↓↓↓

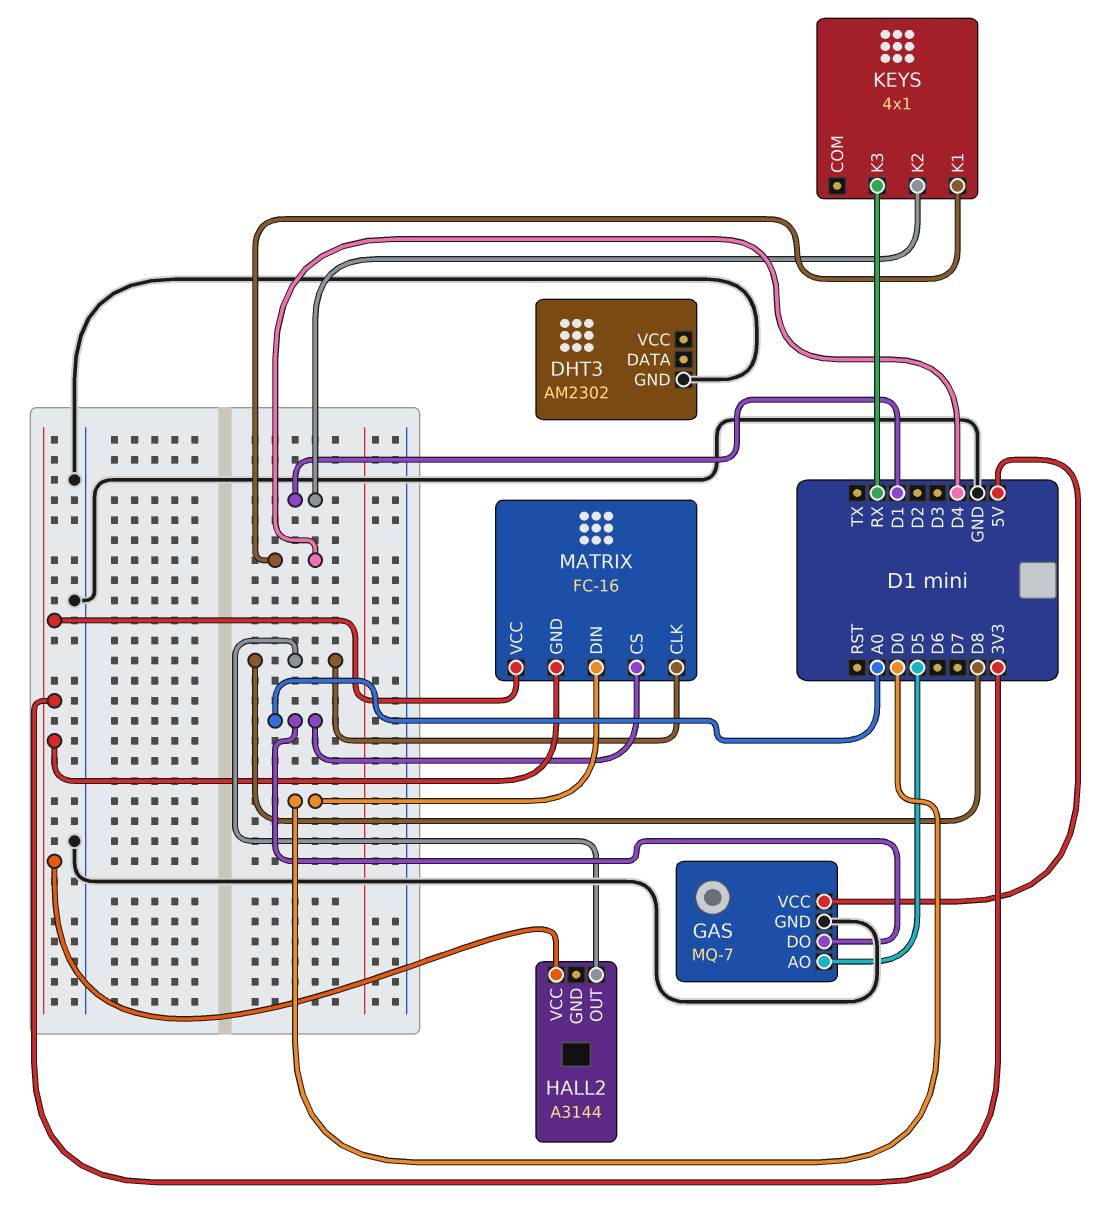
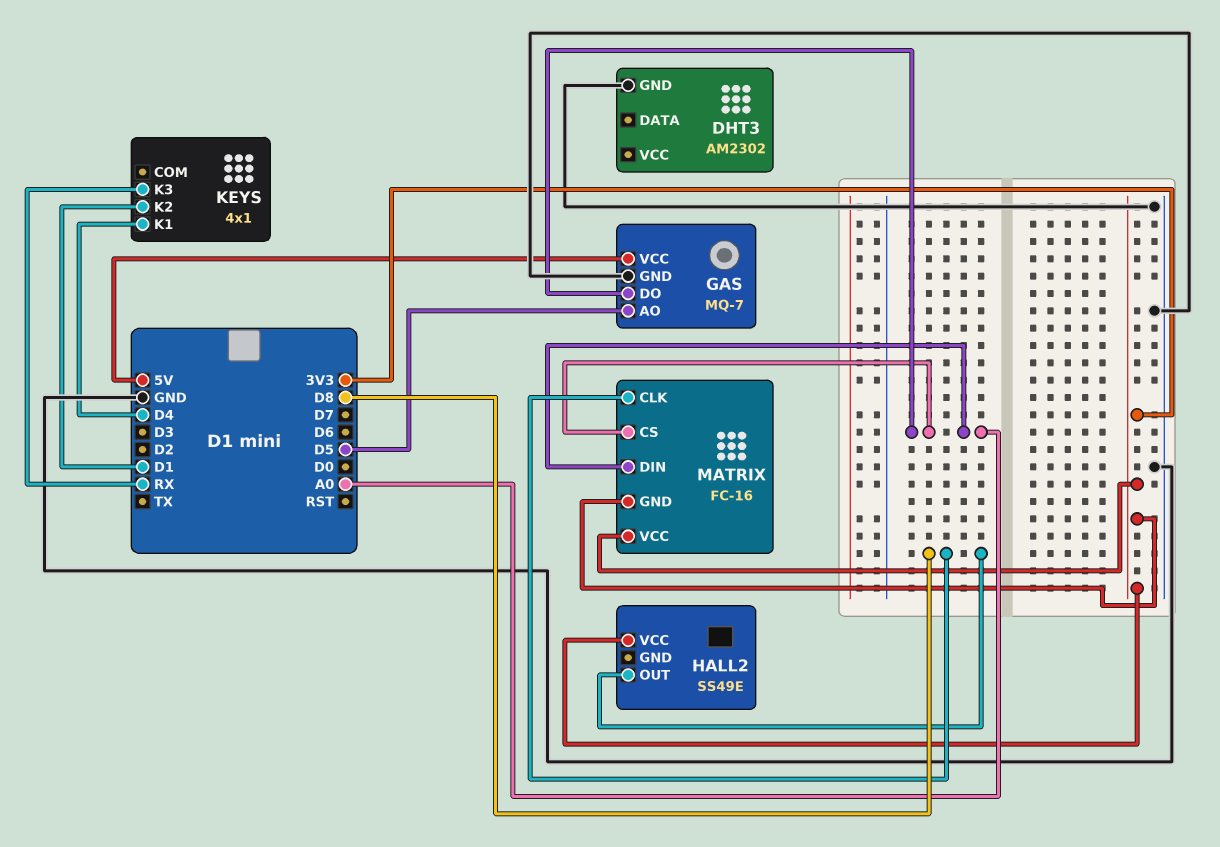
HALL2: A3144 -> SS49E
MATRIX pin DIN: D0 -> A0

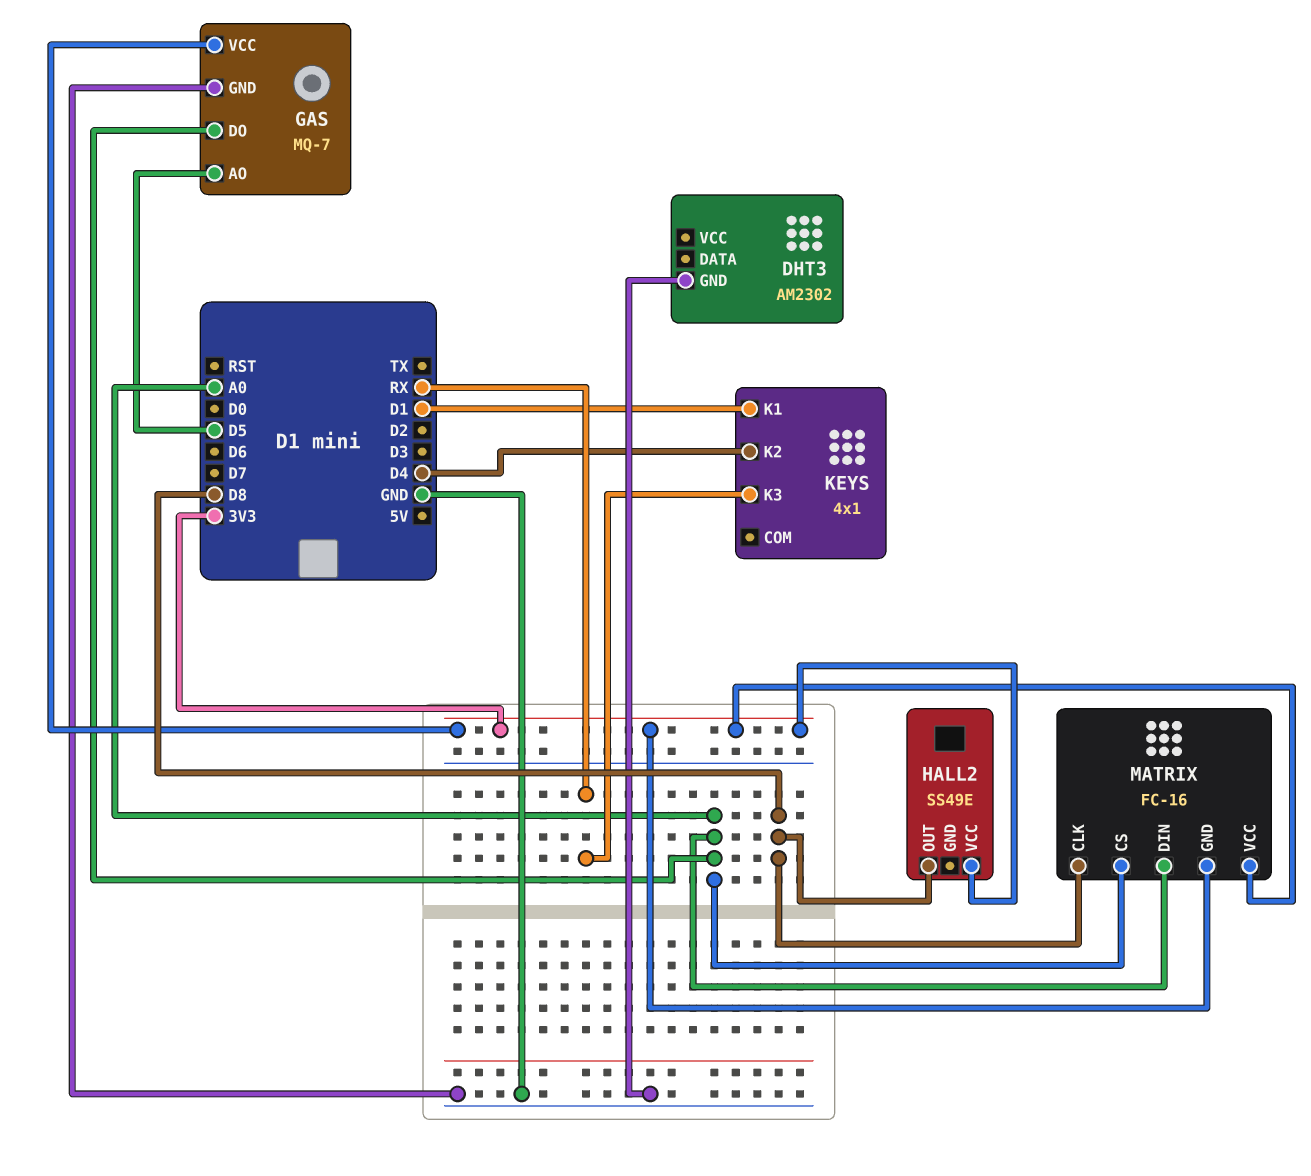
GAS pin VCC: 5V -> 3V3
KEYS pin K1: D4 -> D1
KEYS pin K2: D1 -> D4

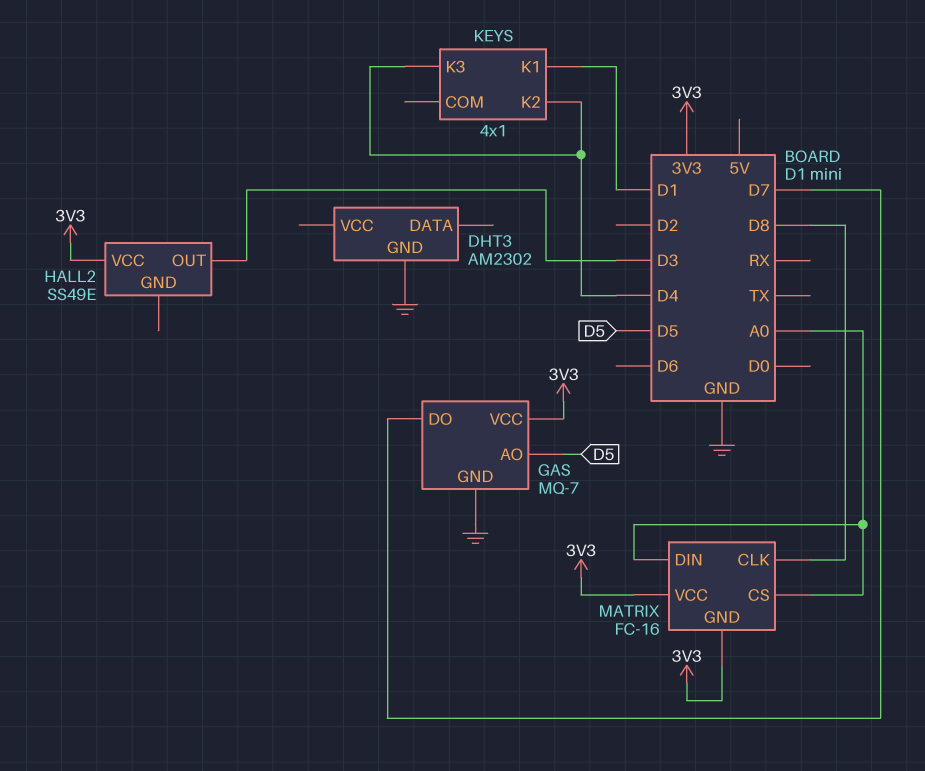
GAS pin DO: A0 -> D7
HALL2 pin OUT: D8 -> D3
KEYS pin K3: RX -> D4

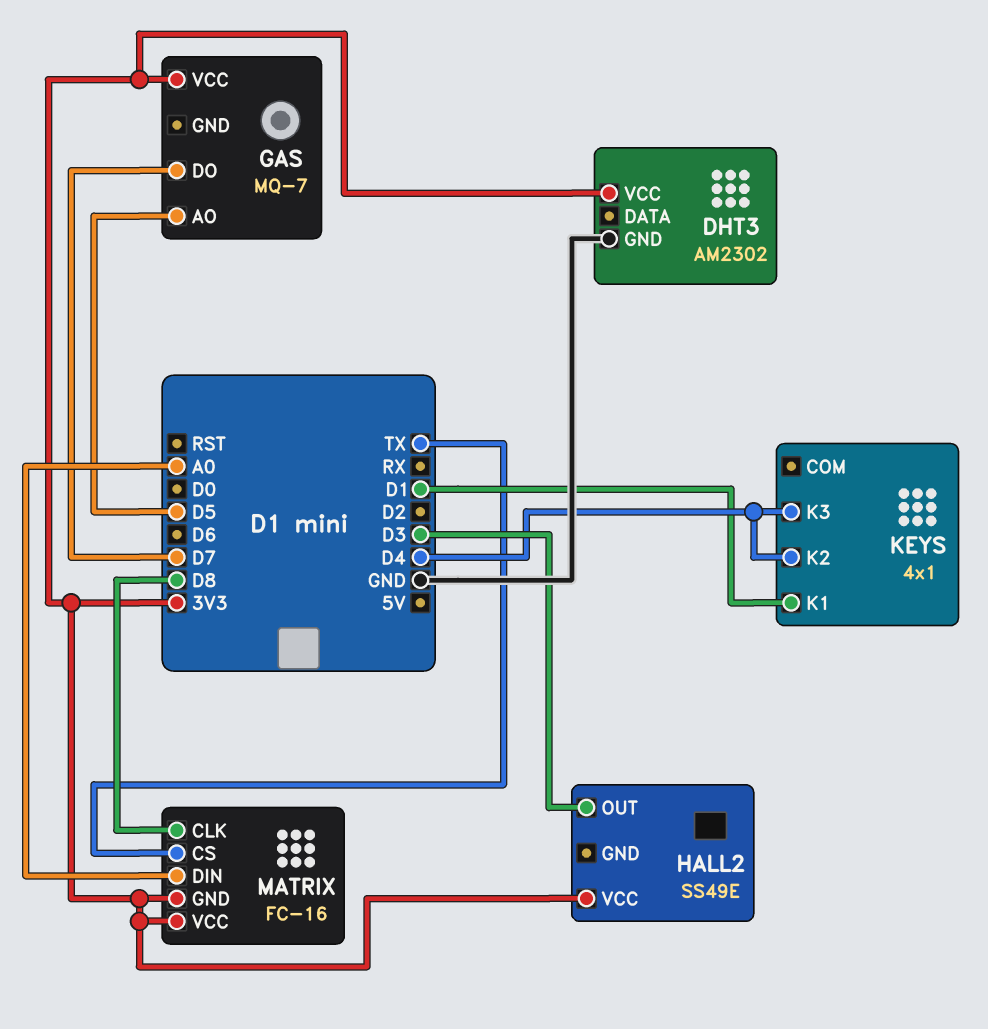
DHT3 pin VCC: none -> 3V3
GAS pin GND: GND -> none
MATRIX pin CS: A0 -> TX

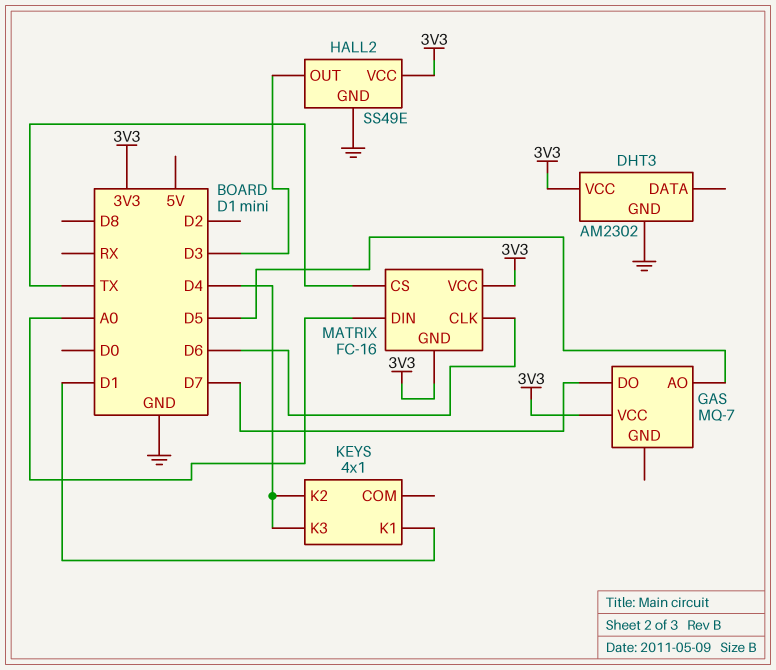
HALL2 pin GND: none -> GND
MATRIX pin CLK: D8 -> D6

↑↑↑

# [Aim of the exercise]
Restate, exactly as they appear, the line with "GAS pin DO: A0 -> D7" and all the lines after it up to the end of the data above; images do not belong in the copy.

# [Expected answer]
GAS pin DO: A0 -> D7
HALL2 pin OUT: D8 -> D3
KEYS pin K3: RX -> D4

DHT3 pin VCC: none -> 3V3
GAS pin GND: GND -> none
MATRIX pin CS: A0 -> TX

HALL2 pin GND: none -> GND
MATRIX pin CLK: D8 -> D6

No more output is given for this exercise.